### Data excerpts
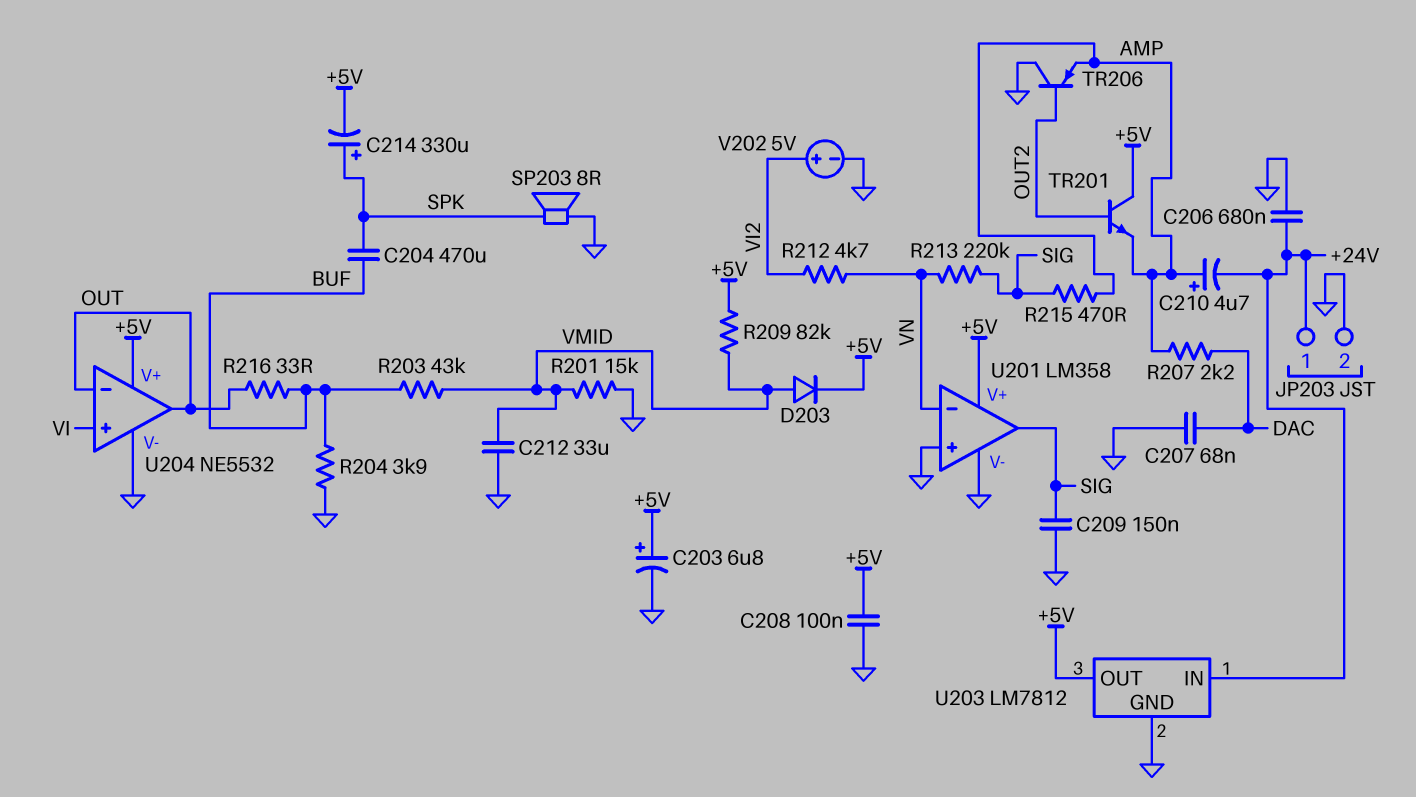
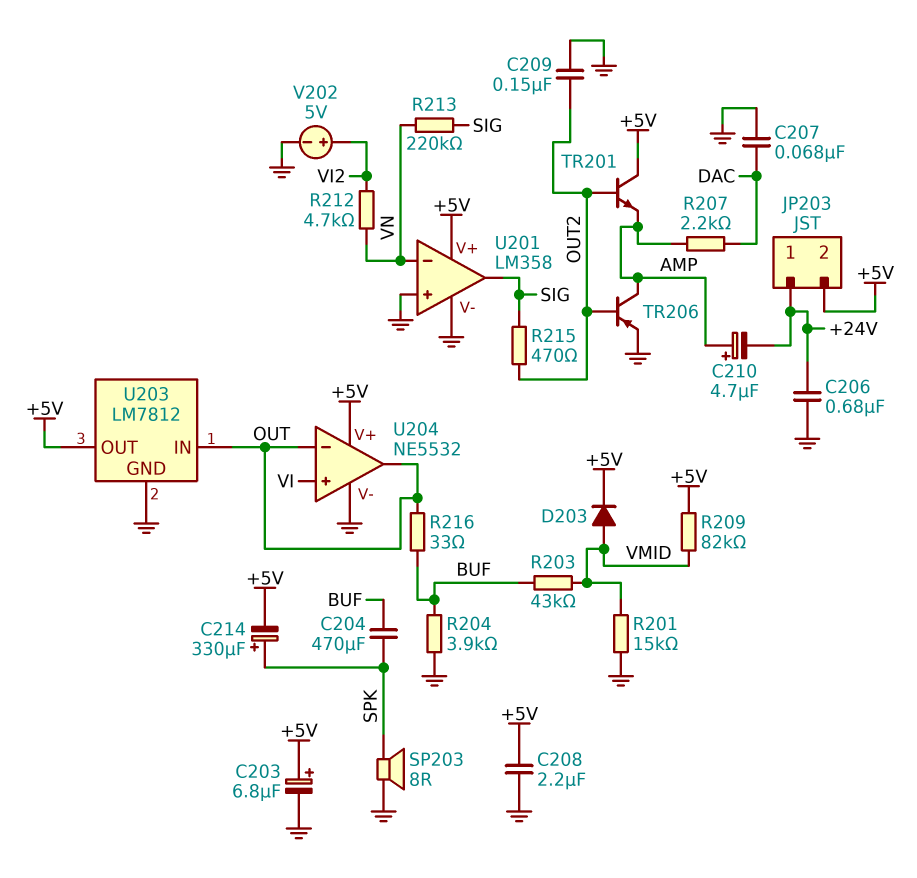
C208: 100nF (+5V, GND) -> 2.2uF (+5V, GND)
C209: 150nF (GND, SIG) -> 150nF (GND, OUT2)
C212: 33uF (GND, VMID) -> none
JP203 pin 2: GND -> +5V
R215: 470 (AMP, SIG) -> 470 (OUT2, SIG)
TR206: PNP (B OUT2, C GND, E AMP) -> PNP (B OUT2, C AMP, E GND)
U203 pin IN: +24V -> OUT

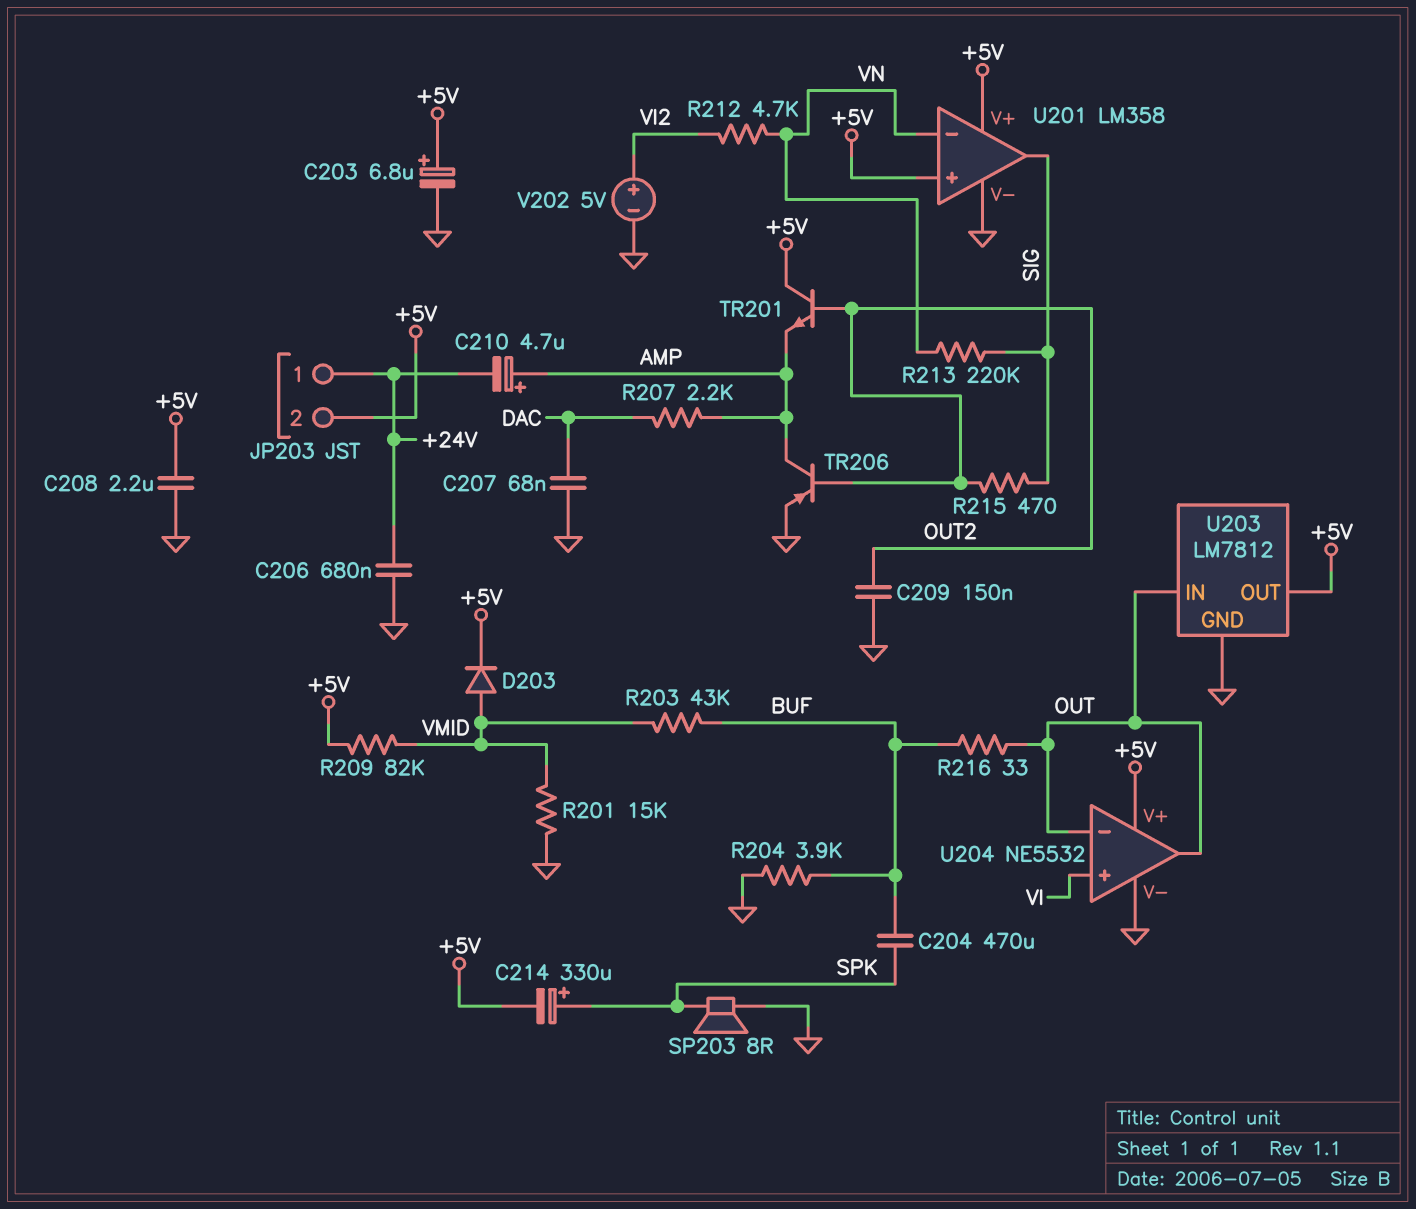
U201 pin in+: GND -> +5V

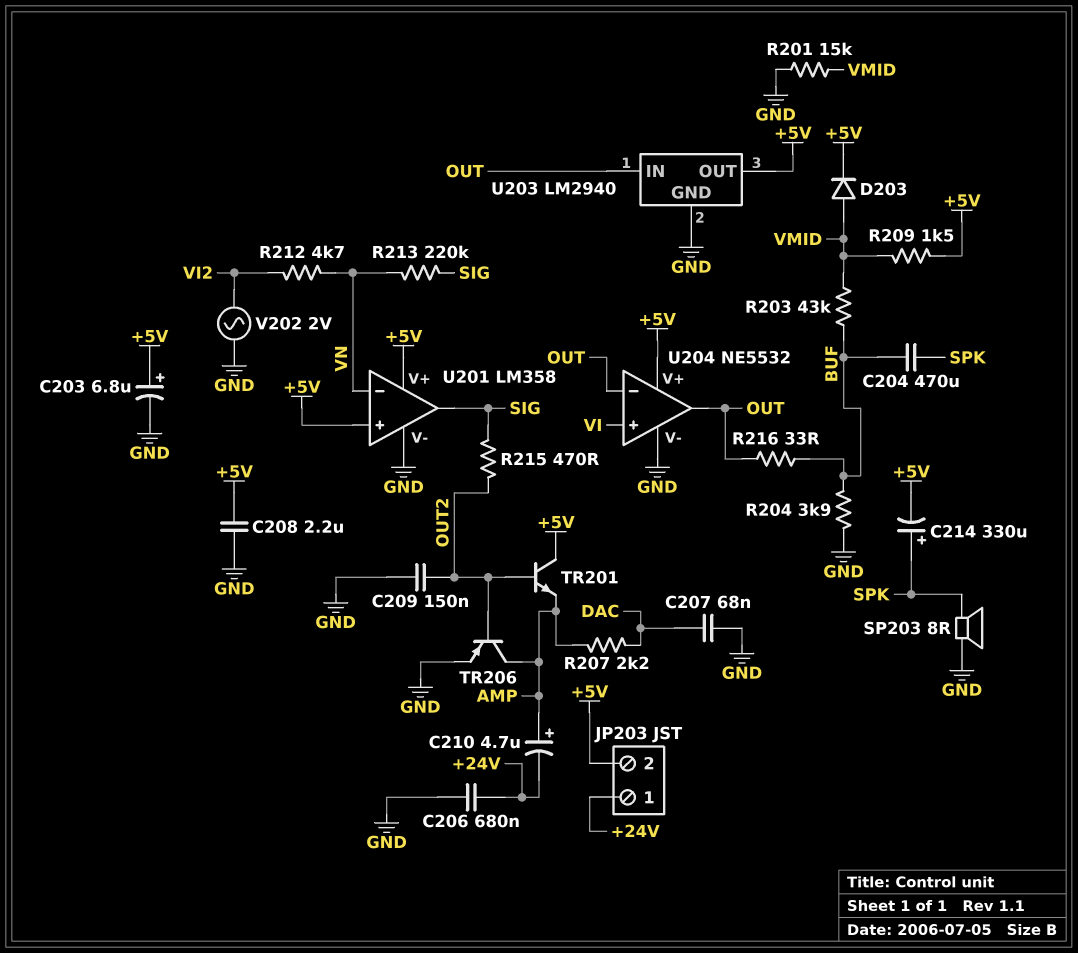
R209: 82k (+5V, VMID) -> 1.5k (+5V, VMID)
U203: LM7812 -> LM2940
V202: 5V (plus VI2, minus GND) -> AC 2V (GND, VI2)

### Your instructions
In case the records contain pictures, keep those out and repeat the rest exactly.

### Task solution
C208: 100nF (+5V, GND) -> 2.2uF (+5V, GND)
C209: 150nF (GND, SIG) -> 150nF (GND, OUT2)
C212: 33uF (GND, VMID) -> none
JP203 pin 2: GND -> +5V
R215: 470 (AMP, SIG) -> 470 (OUT2, SIG)
TR206: PNP (B OUT2, C GND, E AMP) -> PNP (B OUT2, C AMP, E GND)
U203 pin IN: +24V -> OUT

U201 pin in+: GND -> +5V

R209: 82k (+5V, VMID) -> 1.5k (+5V, VMID)
U203: LM7812 -> LM2940
V202: 5V (plus VI2, minus GND) -> AC 2V (GND, VI2)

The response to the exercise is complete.